§ **WHAT THE EXERCISE ASKS**
Write out again, exactly, the lines below starting at the one with "green lamp: none = 0 -> [272,166,348,242] = 1" and ending at the one with "yellow lamp: [600,470,730,569]".

§ **AVAILABLE RECORDS**
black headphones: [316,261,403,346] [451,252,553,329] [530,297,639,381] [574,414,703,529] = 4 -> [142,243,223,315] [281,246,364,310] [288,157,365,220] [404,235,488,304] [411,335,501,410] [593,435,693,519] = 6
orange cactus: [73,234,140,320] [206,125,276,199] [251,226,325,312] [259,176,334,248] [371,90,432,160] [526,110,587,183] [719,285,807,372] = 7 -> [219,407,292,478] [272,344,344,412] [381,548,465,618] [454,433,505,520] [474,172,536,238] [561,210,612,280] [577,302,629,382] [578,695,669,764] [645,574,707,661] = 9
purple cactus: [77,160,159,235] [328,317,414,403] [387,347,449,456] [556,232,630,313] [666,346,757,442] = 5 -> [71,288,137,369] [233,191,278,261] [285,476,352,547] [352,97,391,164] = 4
* * *
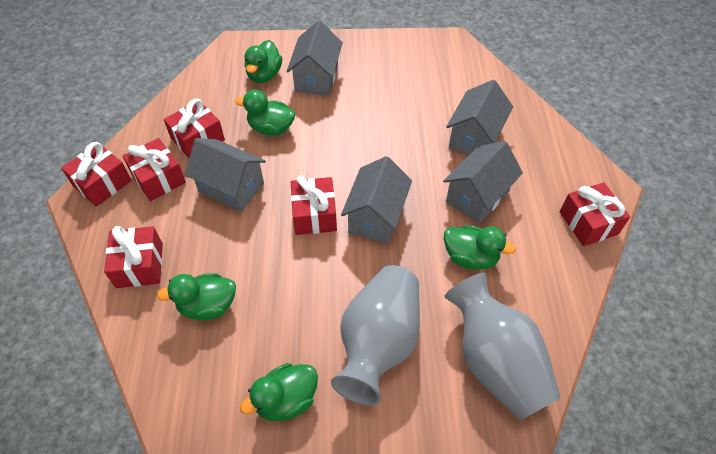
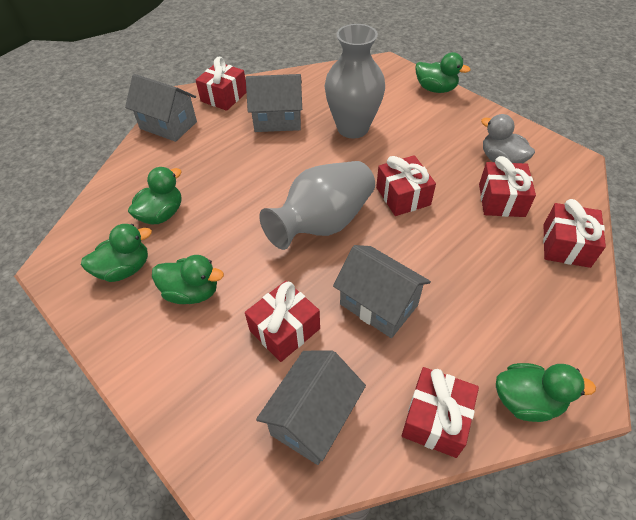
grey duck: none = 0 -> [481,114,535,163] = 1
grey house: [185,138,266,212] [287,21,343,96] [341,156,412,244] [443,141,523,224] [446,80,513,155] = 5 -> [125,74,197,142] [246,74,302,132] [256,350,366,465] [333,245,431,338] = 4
* * *
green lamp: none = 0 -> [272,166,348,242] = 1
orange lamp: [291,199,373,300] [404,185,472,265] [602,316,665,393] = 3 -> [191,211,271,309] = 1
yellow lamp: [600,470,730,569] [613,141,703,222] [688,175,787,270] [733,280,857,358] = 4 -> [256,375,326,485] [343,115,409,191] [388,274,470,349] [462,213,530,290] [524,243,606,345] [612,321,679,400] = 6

§ **EXERCISE ANSWER**
green lamp: none = 0 -> [272,166,348,242] = 1
orange lamp: [291,199,373,300] [404,185,472,265] [602,316,665,393] = 3 -> [191,211,271,309] = 1
yellow lamp: [600,470,730,569] [613,141,703,222] [688,175,787,270] [733,280,857,358] = 4 -> [256,375,326,485] [343,115,409,191] [388,274,470,349] [462,213,530,290] [524,243,606,345] [612,321,679,400] = 6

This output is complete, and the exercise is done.